■ **Description of the task**
Could every line of the listing be output exactly, with the pictures skipped?
--------------------
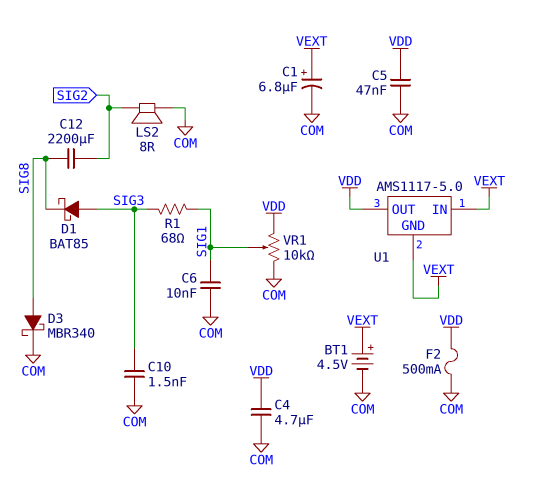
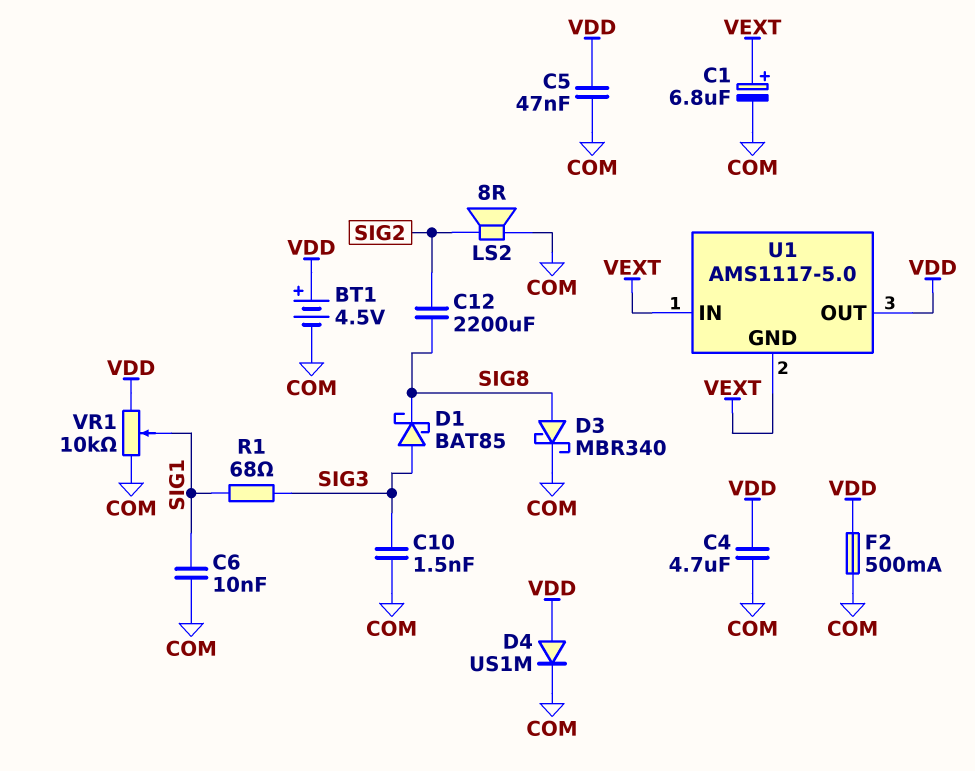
BT1: 4.5V (plus VEXT, minus COM) -> 4.5V (plus VDD, minus COM)
D4: none -> diode US1M (A VDD, K COM)

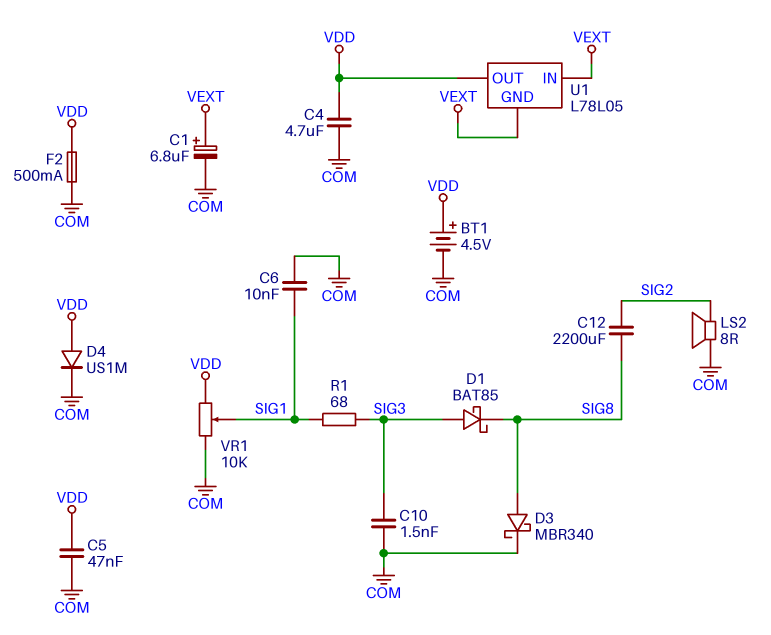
U1: AMS1117-5.0 -> L78L05

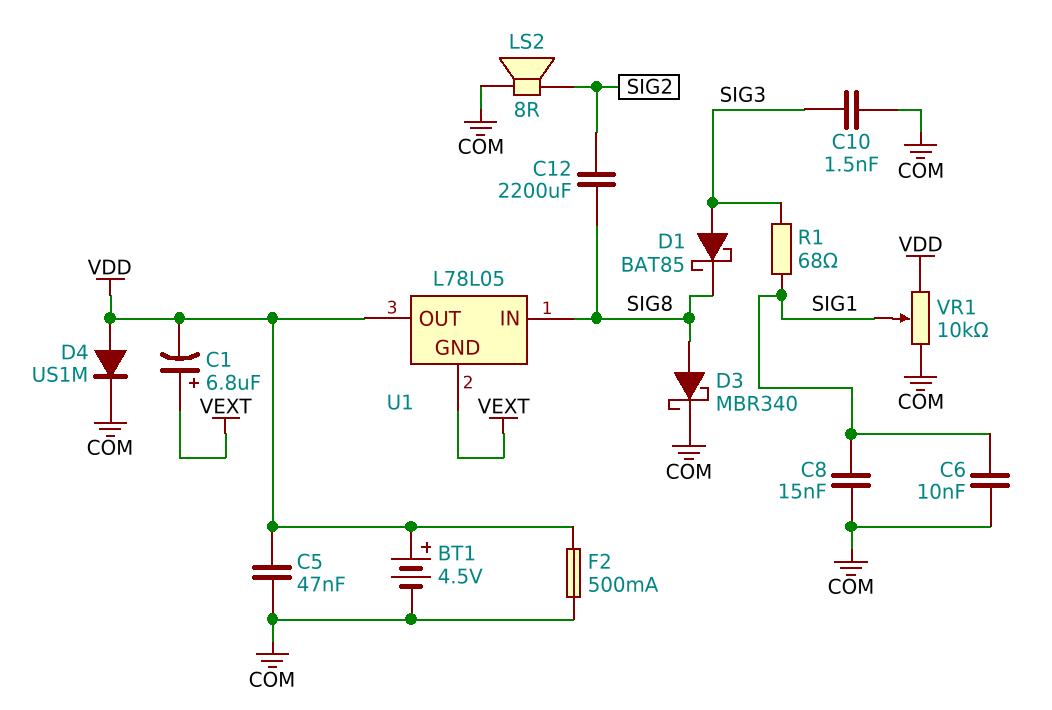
C1: 6.8uF (plus VEXT, minus COM) -> 6.8uF (plus VEXT, minus VDD)
C4: 4.7uF (COM, VDD) -> none
C8: none -> 15nF (COM, SIG1)
U1 pin IN: VEXT -> SIG8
--------------------
■ **Response area**
BT1: 4.5V (plus VEXT, minus COM) -> 4.5V (plus VDD, minus COM)
D4: none -> diode US1M (A VDD, K COM)

U1: AMS1117-5.0 -> L78L05

C1: 6.8uF (plus VEXT, minus COM) -> 6.8uF (plus VEXT, minus VDD)
C4: 4.7uF (COM, VDD) -> none
C8: none -> 15nF (COM, SIG1)
U1 pin IN: VEXT -> SIG8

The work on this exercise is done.